• **TASK REQUIREMENTS**
This task calls for the lines below starting at the one containing "white camera: [226,550,308,659]" and ending at the one containing "yellow cheese: [60,290,203,402]", repeated exactly with both ends kept and pictures left out.

• **DATASET**
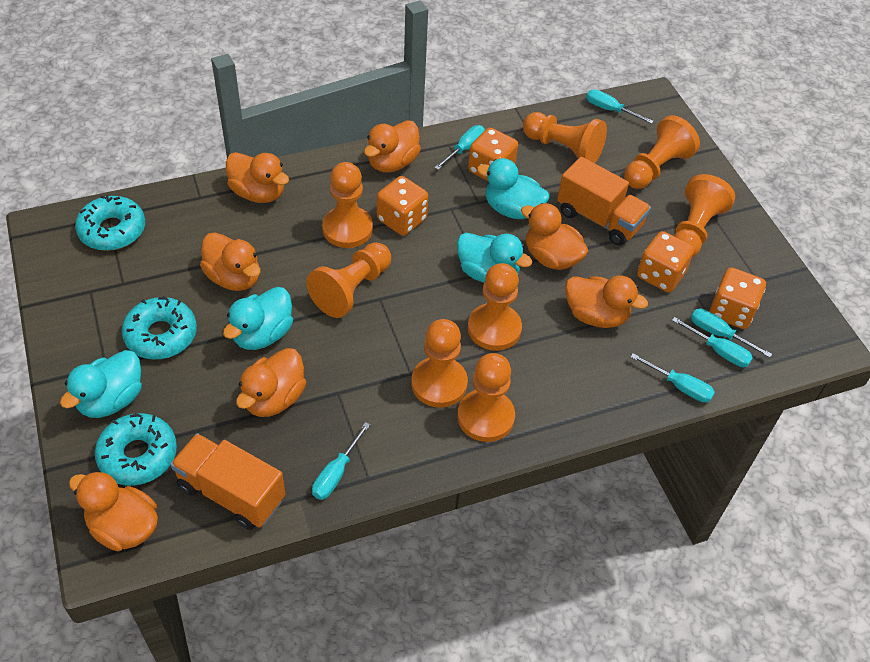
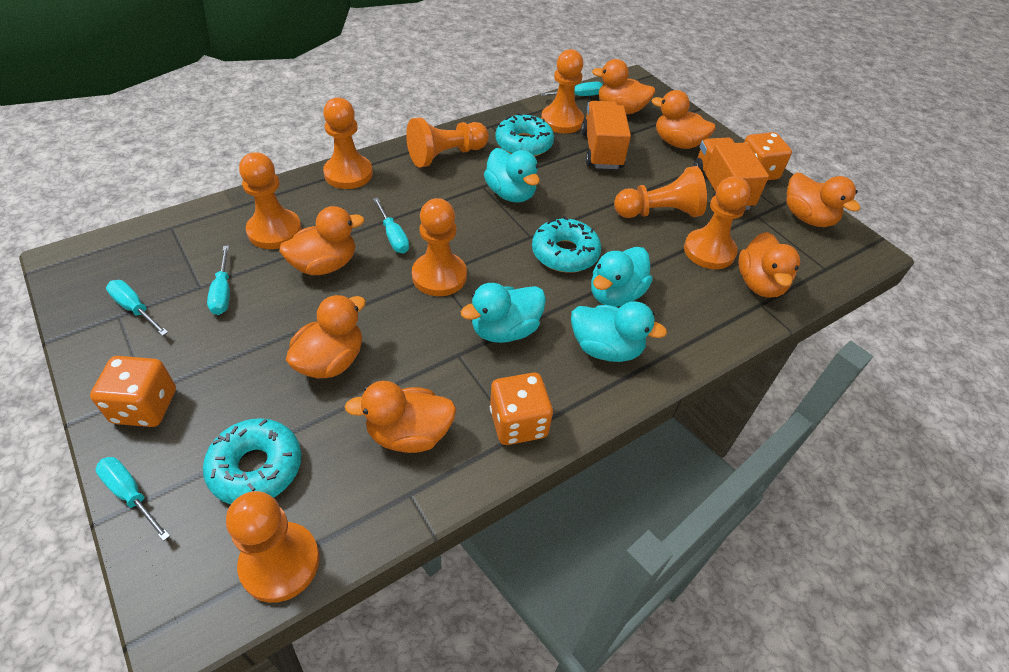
orange dice: [377,176,428,236] [468,128,518,181] [637,231,694,292] [709,267,766,329] = 4 -> [90,356,176,427] [490,373,553,445] [744,132,792,180] = 3
turquoise screwdriver: [312,422,370,500] [434,125,485,170] [586,89,653,124] [630,353,715,403] [672,317,753,367] [691,309,772,358] = 6 -> [95,457,170,541] [106,280,168,336] [207,246,230,315] [373,198,409,253] [541,82,603,96] = 5

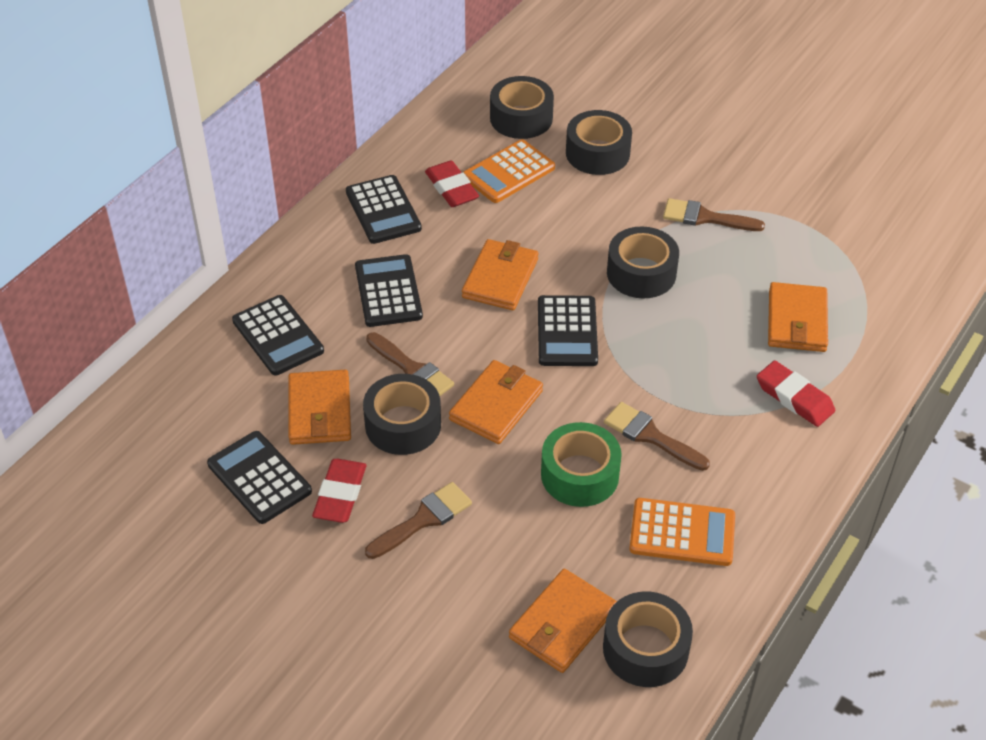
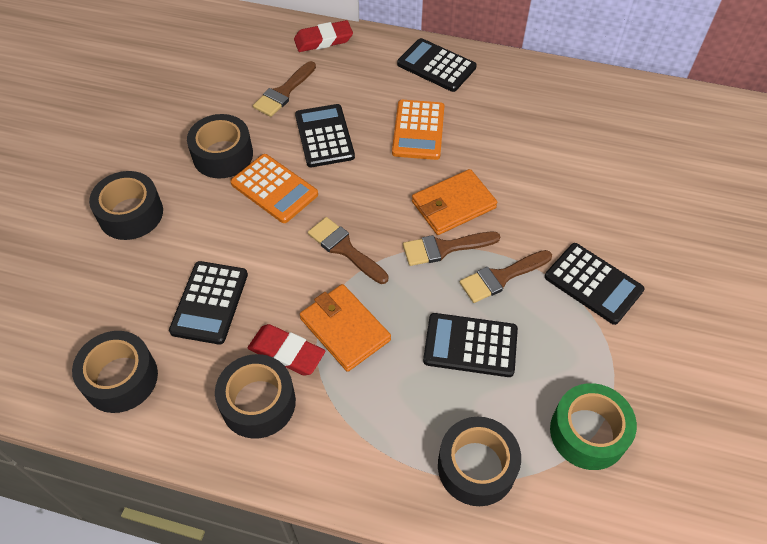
orange wallet: [288,370,351,445] [449,360,543,444] [462,239,538,310] [509,569,617,673] [768,282,828,352] = 5 -> [300,284,391,372] [412,169,497,235] = 2
red eraser: [312,459,366,523] [425,160,479,207] [757,361,835,427] = 3 -> [248,324,325,376] [294,20,353,52] = 2

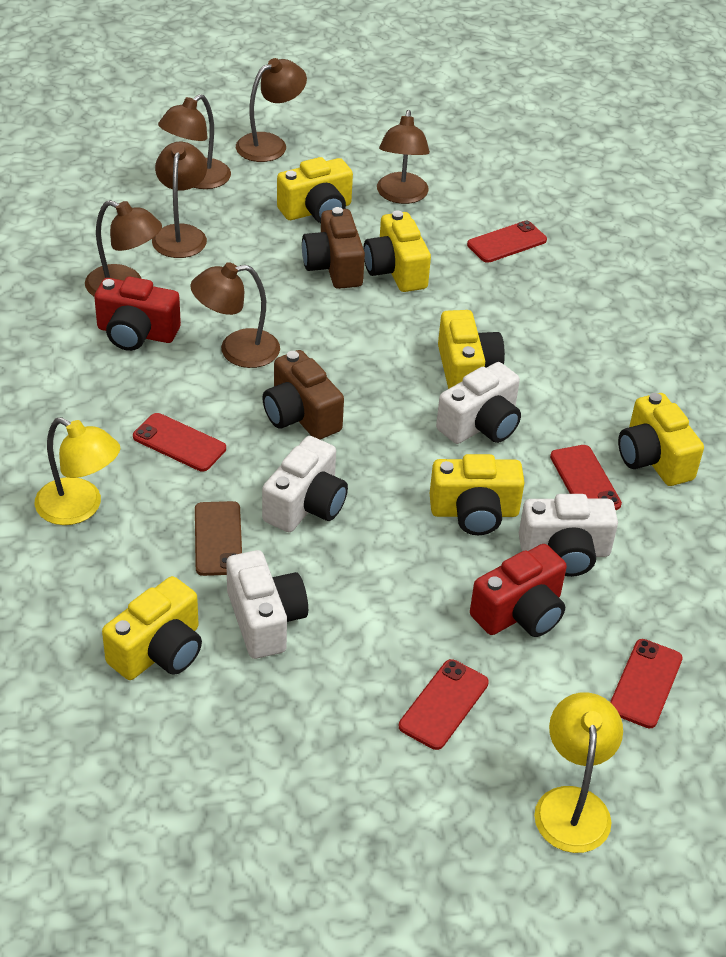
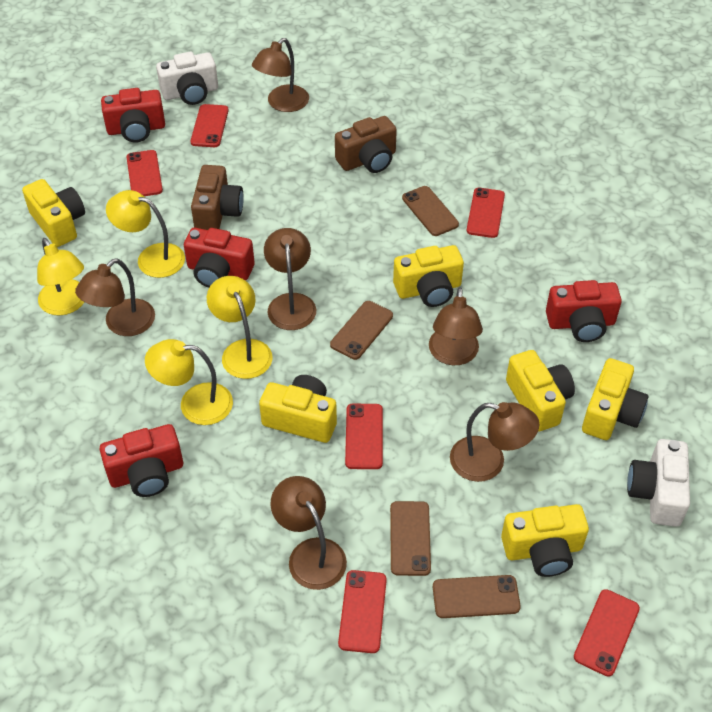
brown phone: [195,501,242,576] = 1 -> [330,301,393,360] [390,501,431,576] [402,186,459,236] [433,575,521,618] = 4
red camera: [94,276,181,351] [470,544,567,637] = 2 -> [99,424,183,497] [101,88,165,142] [184,228,255,287] [546,280,622,342] = 4
red phone: [133,413,226,471] [399,659,489,750] [467,221,547,263] [550,445,622,510] [610,639,683,728] = 5 -> [127,150,163,196] [191,104,229,147] [338,570,387,653] [345,404,383,469] [466,188,505,238] [574,589,640,677] = 6
white camera: [226,550,308,659] [262,436,348,532] [436,362,521,444] [519,494,618,577] = 4 -> [156,52,218,105] [627,439,690,527] = 2
yellow lamp: [35,417,120,525] [534,692,623,853] = 2 -> [37,238,84,315] [106,190,185,278] [145,339,233,425] [207,276,272,379] = 4

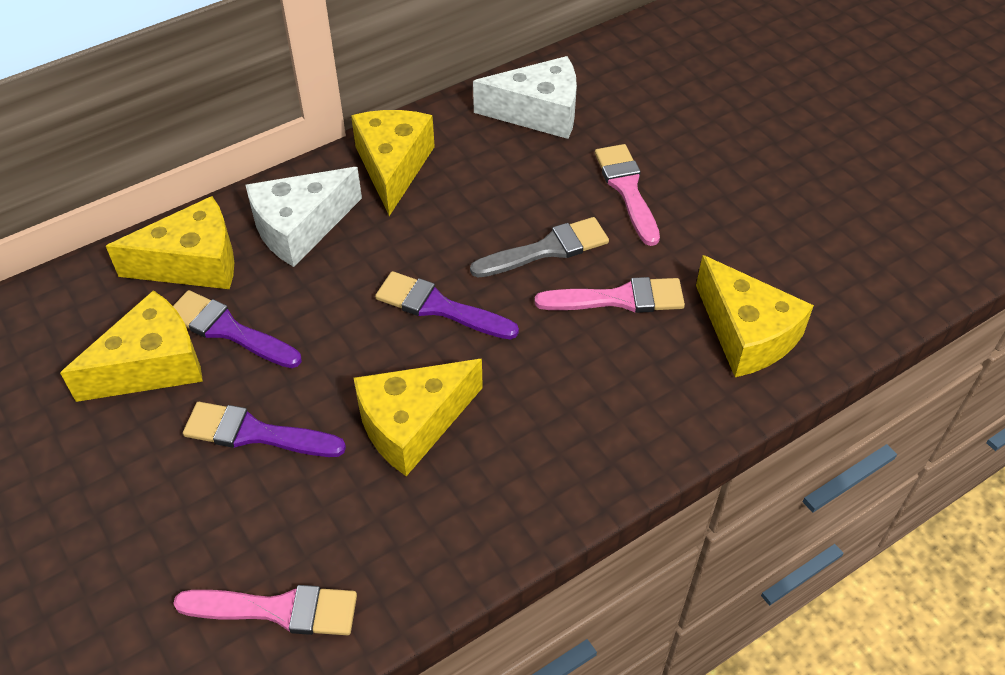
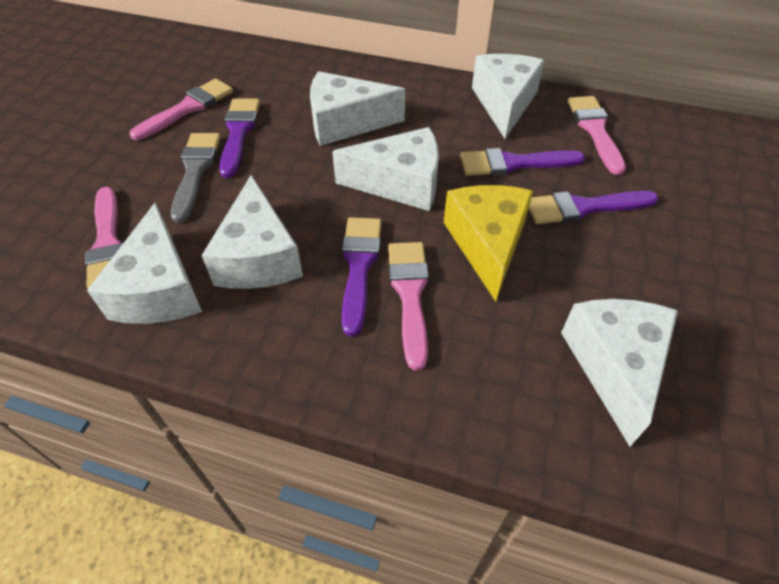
pink brush: [173,585,357,635] [535,277,685,313] [595,144,660,246] = 3 -> [85,187,123,288] [130,78,233,140] [388,242,429,370] [568,96,626,175] = 4
purple brush: [173,290,302,368] [183,402,346,457] [375,271,519,339] = 3 -> [219,99,260,178] [342,217,382,336] [460,148,585,176] [529,191,659,224] = 4
white cheese: [246,167,362,267] [473,56,577,139] = 2 -> [87,202,202,324] [201,175,303,289] [310,71,405,146] [332,127,439,211] [472,54,545,139] [561,299,678,446] = 6
yellow cheese: [60,290,203,402] [106,196,234,289] [351,110,435,216] [354,359,483,476] [696,255,814,377] = 5 -> [444,185,533,302] = 1

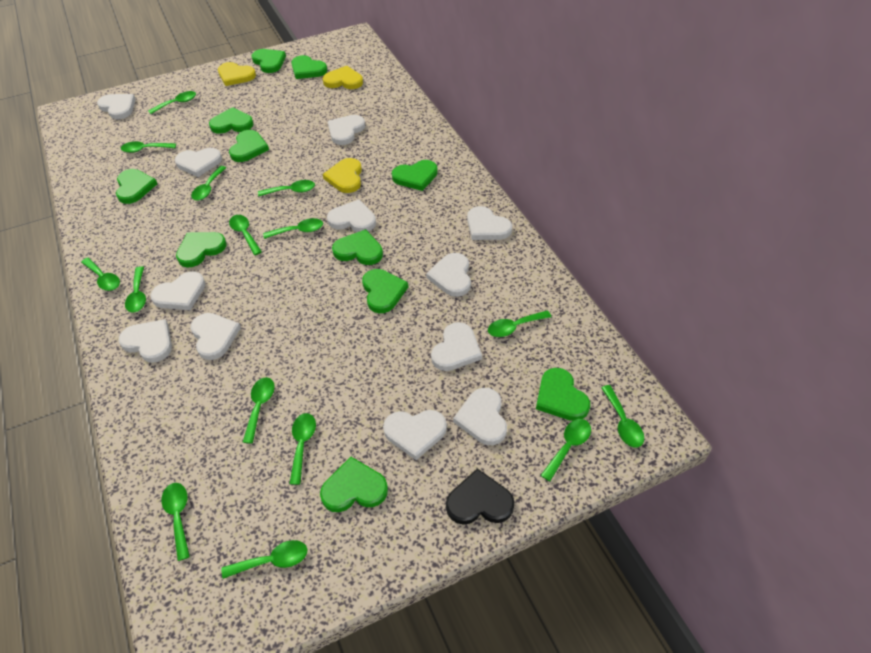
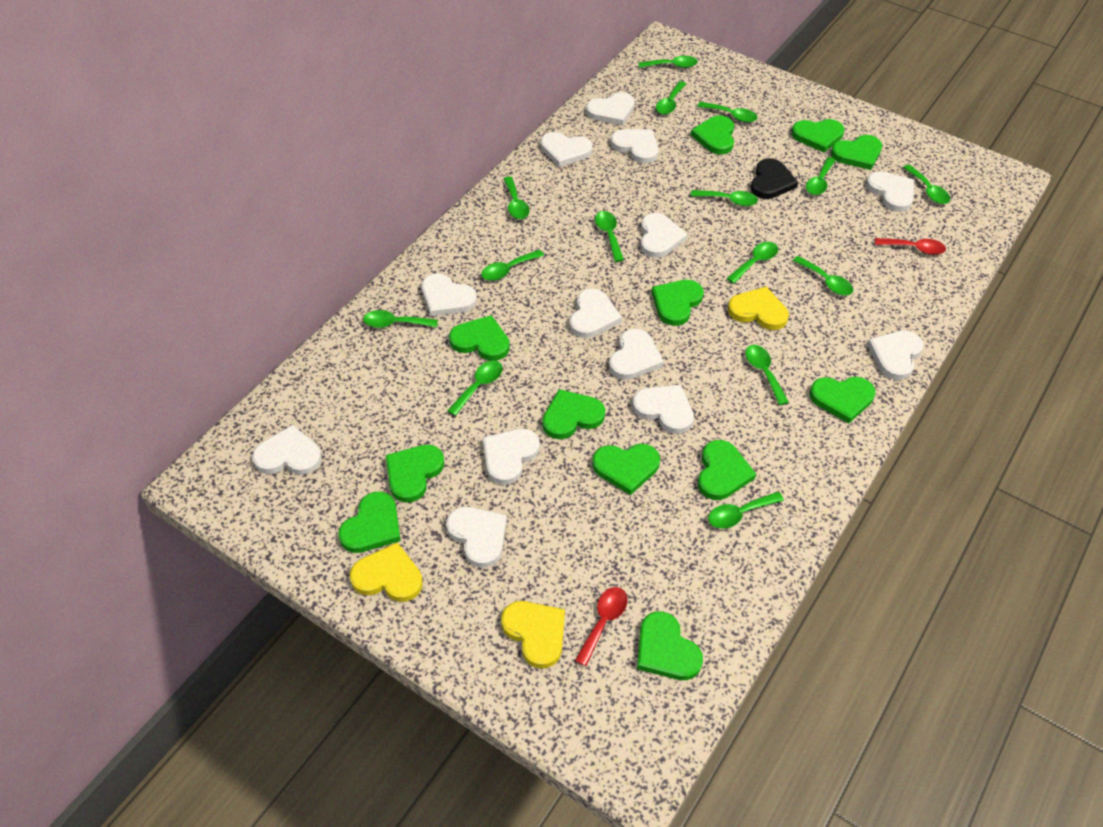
green heart: [116,169,157,204] [176,232,227,268] [209,107,254,134] [229,130,269,162] [251,49,286,73] [291,55,327,79] [320,457,388,512] [332,229,383,265] [362,269,408,313] [392,160,438,191] [536,368,590,421] = 11 -> [339,492,401,553] [386,445,444,503] [449,315,510,361] [542,389,605,439] [592,443,660,495] [637,611,703,680] [651,280,704,326] [691,115,734,154] [698,440,756,500] [792,119,844,152] [810,377,875,423] [831,135,882,170] = 12
red spoon: none = 0 -> [575,587,628,666] [875,238,946,255] = 2
white heart: [97,94,135,119] [118,319,172,363] [150,272,205,310] [175,148,222,177] [191,313,241,360] [327,200,376,232] [328,115,365,145] [383,410,447,460] [426,253,471,297] [431,322,482,371] [453,388,507,445] [467,206,512,240] = 12 -> [252,425,322,475] [421,274,477,316] [446,507,507,568] [483,429,540,485] [540,132,593,167] [569,289,622,338] [586,92,635,125] [609,329,664,380] [611,129,659,164] [632,385,694,434] [640,213,688,258] [866,171,914,212] [867,330,924,380] = 13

• **ANSWER SECTION**
white camera: [226,550,308,659] [262,436,348,532] [436,362,521,444] [519,494,618,577] = 4 -> [156,52,218,105] [627,439,690,527] = 2
yellow lamp: [35,417,120,525] [534,692,623,853] = 2 -> [37,238,84,315] [106,190,185,278] [145,339,233,425] [207,276,272,379] = 4

pink brush: [173,585,357,635] [535,277,685,313] [595,144,660,246] = 3 -> [85,187,123,288] [130,78,233,140] [388,242,429,370] [568,96,626,175] = 4
purple brush: [173,290,302,368] [183,402,346,457] [375,271,519,339] = 3 -> [219,99,260,178] [342,217,382,336] [460,148,585,176] [529,191,659,224] = 4
white cheese: [246,167,362,267] [473,56,577,139] = 2 -> [87,202,202,324] [201,175,303,289] [310,71,405,146] [332,127,439,211] [472,54,545,139] [561,299,678,446] = 6
yellow cheese: [60,290,203,402] [106,196,234,289] [351,110,435,216] [354,359,483,476] [696,255,814,377] = 5 -> [444,185,533,302] = 1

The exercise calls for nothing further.